Leave every picture out and return the rest of the listing verbatim.

START Available data

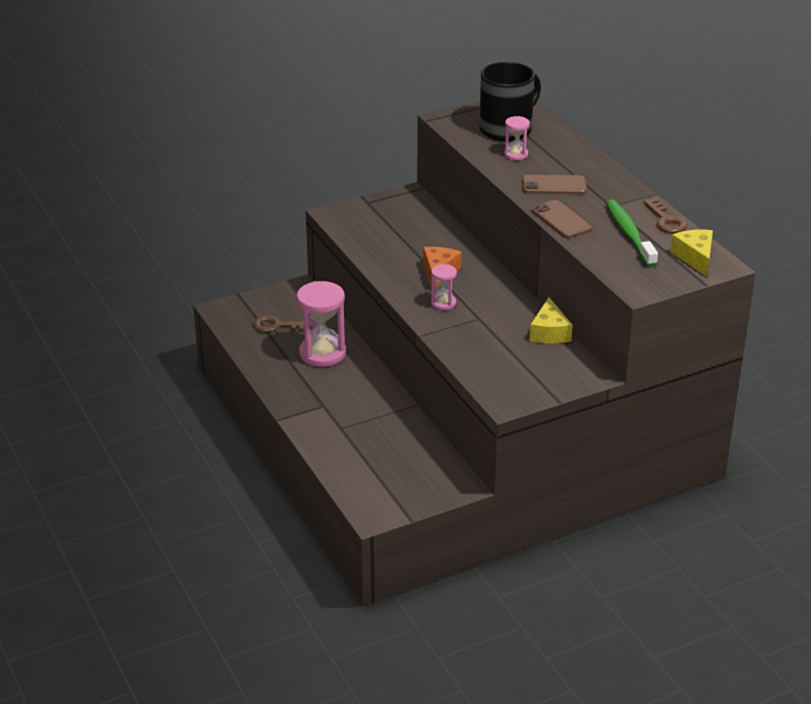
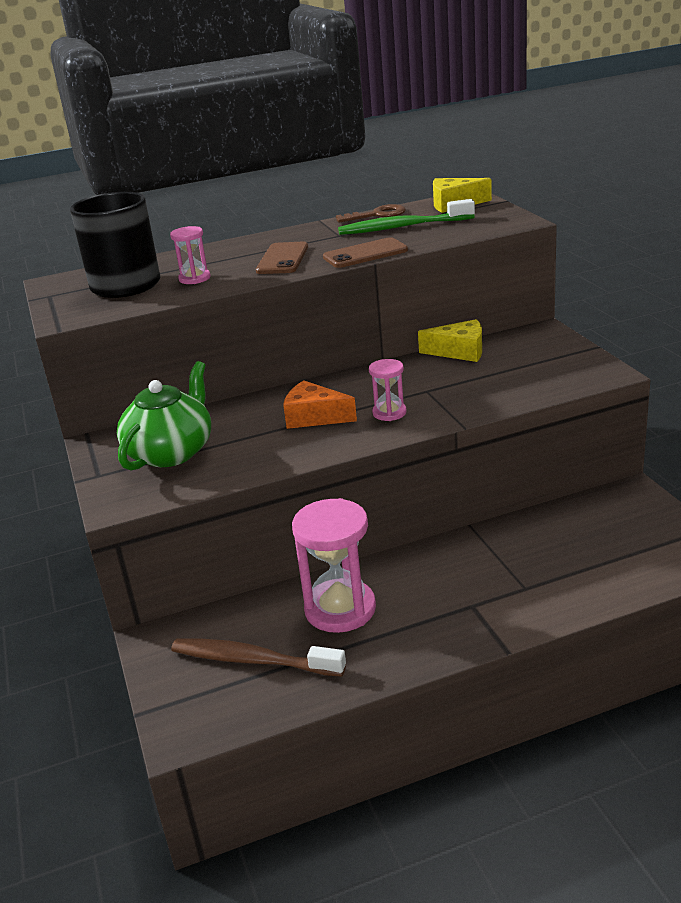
camera: 80 degrees left, 5 degrees down
(277, 326) = (253, 660): brown key -> brown toothbrush
(394, 223) = (171, 452): none -> green teapot

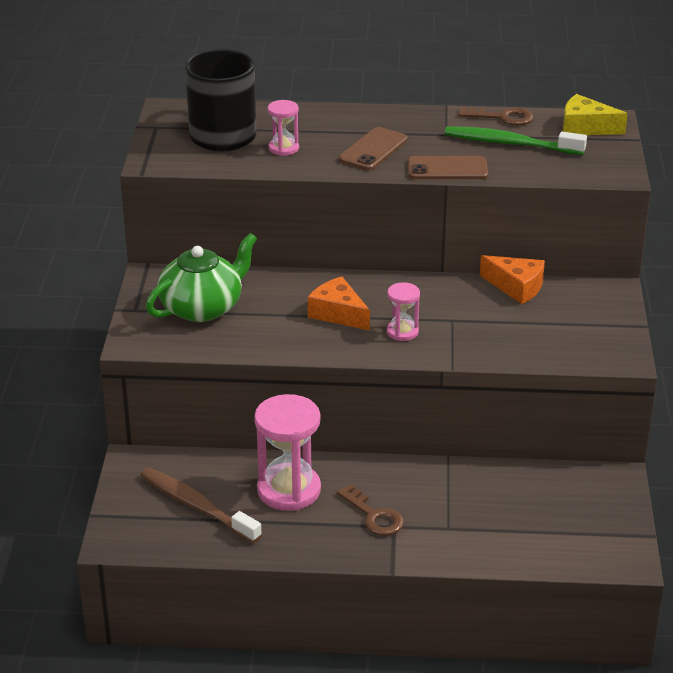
camera: 20 degrees right, 5 degrees up
(445, 603) = (374, 516): none -> brown key
(459, 351) = (516, 287): yellow cheese -> orange cheese

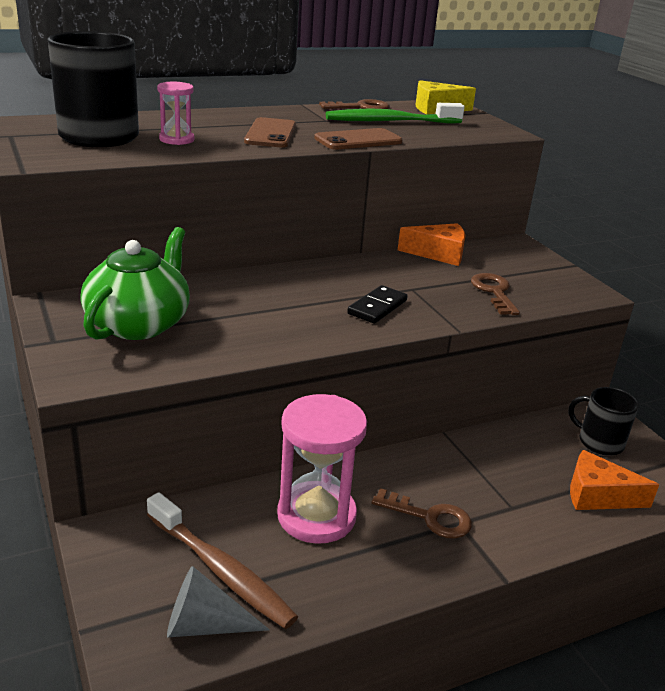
camera: 30 degrees left, 5 degrees down
(166, 535) = (205, 625): none -> grey cone
(197, 506) = (221, 570): brown toothbrush -> brown toothbrush turned 150 degrees counterclockwise
(338, 313) = (297, 303): orange cheese -> orange cheese (598, 495)
(402, 332) = (377, 307): pink hourglass -> black domino
(525, 338) = (494, 292): none -> brown key
(583, 501) = (599, 442): none -> black mug

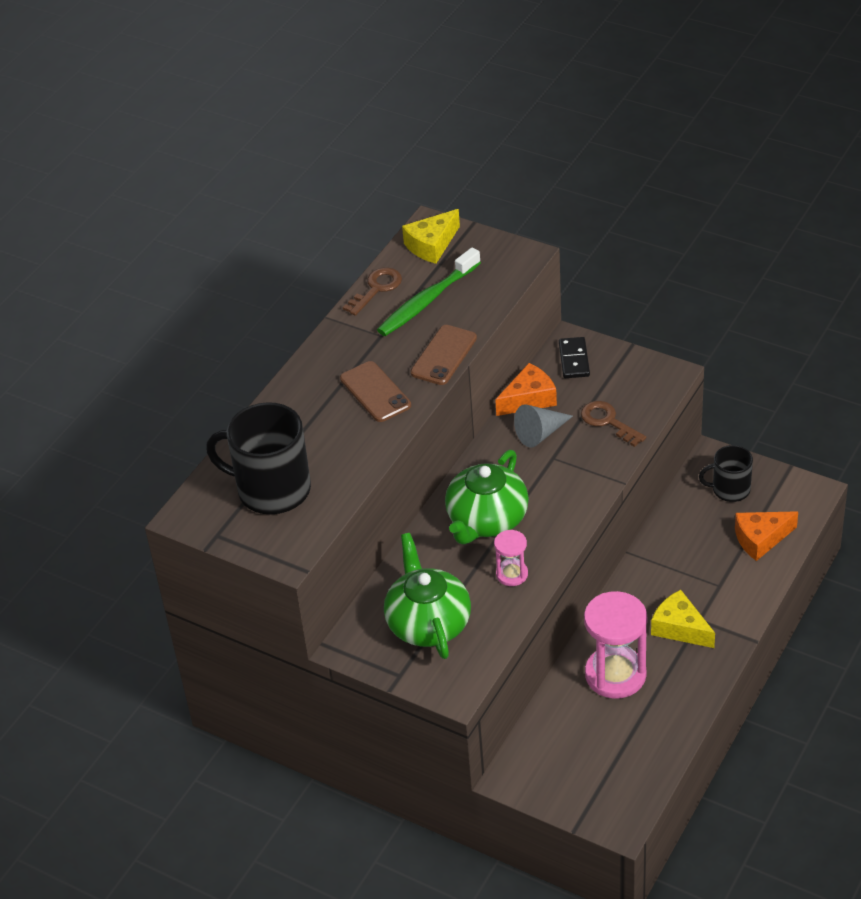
camera: 30 degrees left, 15 degrees up
(177, 139) = (329, 453): pink hourglass -> pink hourglass (512, 574)
(205, 625) = (630, 781): grey cone -> grey cone (540, 433)
(221, 570) = (602, 747): brown toothbrush -> none
(297, 294) = (486, 520): none -> green teapot
(377, 307) = (551, 496): black domino -> black domino (574, 360)
(430, 517) = (680, 628): brown key -> yellow cheese

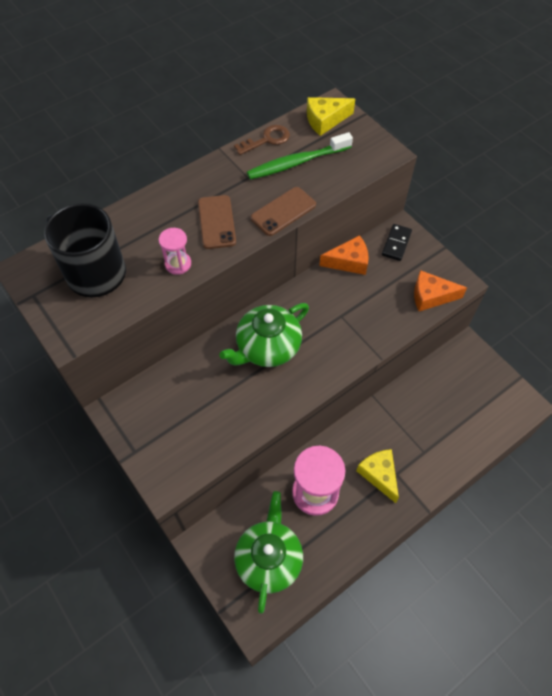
camera: 20 degrees right, 15 degrees up
(428, 623) = (179, 415): green teapot -> green teapot (269, 558)
(512, 574) = (260, 401): pink hourglass -> pink hourglass (178, 264)
(540, 433) = (342, 292): grey cone -> none
(608, 421) = (395, 303): brown key -> none
(730, 489) = (468, 377): black mug -> none
(760, 539) = (471, 427): orange cheese -> orange cheese (431, 296)

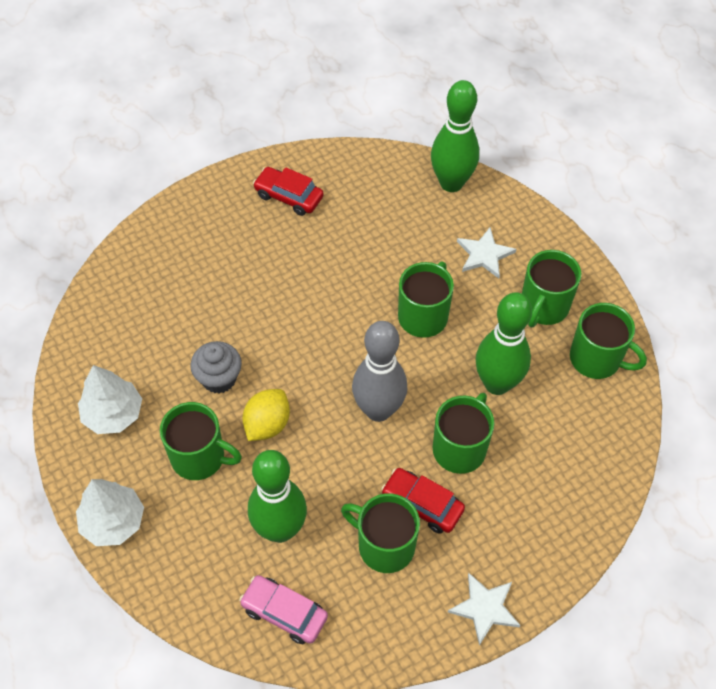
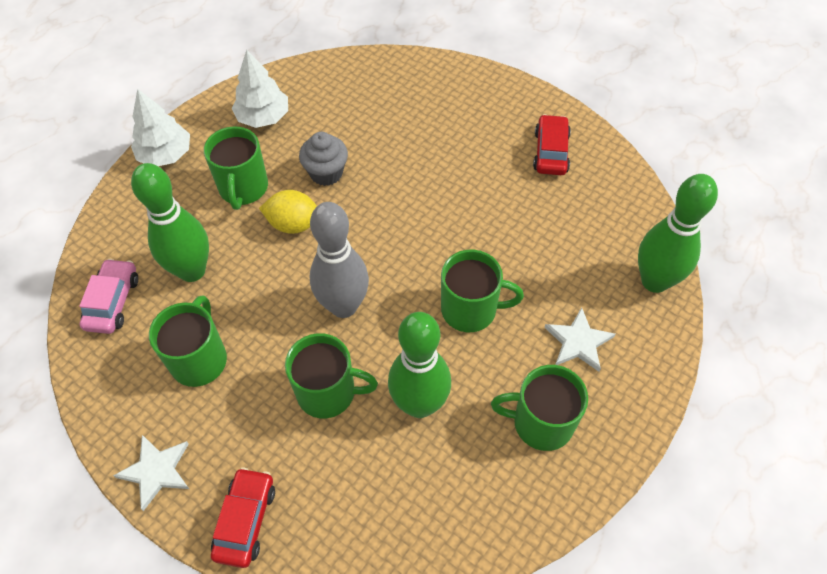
camera: 70 degrees right, 0 degrees up
(422, 505) = (252, 378): red car -> red car (245, 520)
(596, 359) = (498, 501): green mug -> none

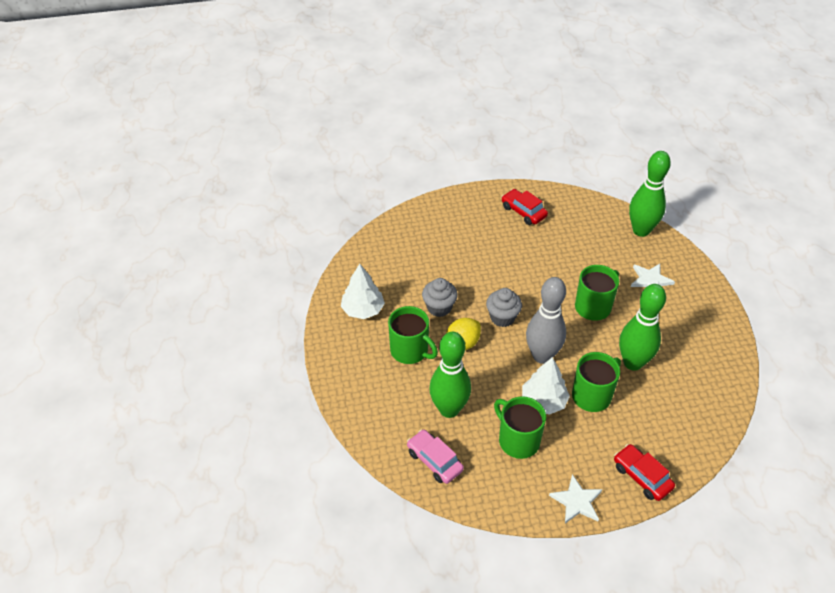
camera: 50 degrees left, 10 degrees down
(165, 155) = (341, 373): white tree -> white tree (543, 401)
(366, 235) = (502, 317): none -> grey cupcake
(541, 423) = (683, 323): green mug -> none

END Available data

(Result)
camera: 80 degrees left, 5 degrees down
(277, 326) = (253, 660): brown key -> brown toothbrush
(394, 223) = (171, 452): none -> green teapot

camera: 20 degrees right, 5 degrees up
(445, 603) = (374, 516): none -> brown key
(459, 351) = (516, 287): yellow cheese -> orange cheese

camera: 30 degrees left, 5 degrees down
(166, 535) = (205, 625): none -> grey cone
(197, 506) = (221, 570): brown toothbrush -> brown toothbrush turned 150 degrees counterclockwise
(338, 313) = (297, 303): orange cheese -> orange cheese (598, 495)
(402, 332) = (377, 307): pink hourglass -> black domino
(525, 338) = (494, 292): none -> brown key
(583, 501) = (599, 442): none -> black mug

camera: 30 degrees left, 15 degrees up
(177, 139) = (329, 453): pink hourglass -> pink hourglass (512, 574)
(205, 625) = (630, 781): grey cone -> grey cone (540, 433)
(221, 570) = (602, 747): brown toothbrush -> none
(297, 294) = (486, 520): none -> green teapot
(377, 307) = (551, 496): black domino -> black domino (574, 360)
(430, 517) = (680, 628): brown key -> yellow cheese

camera: 20 degrees right, 15 degrees up
(428, 623) = (179, 415): green teapot -> green teapot (269, 558)
(512, 574) = (260, 401): pink hourglass -> pink hourglass (178, 264)
(540, 433) = (342, 292): grey cone -> none
(608, 421) = (395, 303): brown key -> none
(730, 489) = (468, 377): black mug -> none
(760, 539) = (471, 427): orange cheese -> orange cheese (431, 296)

camera: 70 degrees right, 0 degrees up
(422, 505) = (252, 378): red car -> red car (245, 520)
(596, 359) = (498, 501): green mug -> none

camera: 50 degrees left, 10 degrees down
(165, 155) = (341, 373): white tree -> white tree (543, 401)
(366, 235) = (502, 317): none -> grey cupcake
(541, 423) = (683, 323): green mug -> none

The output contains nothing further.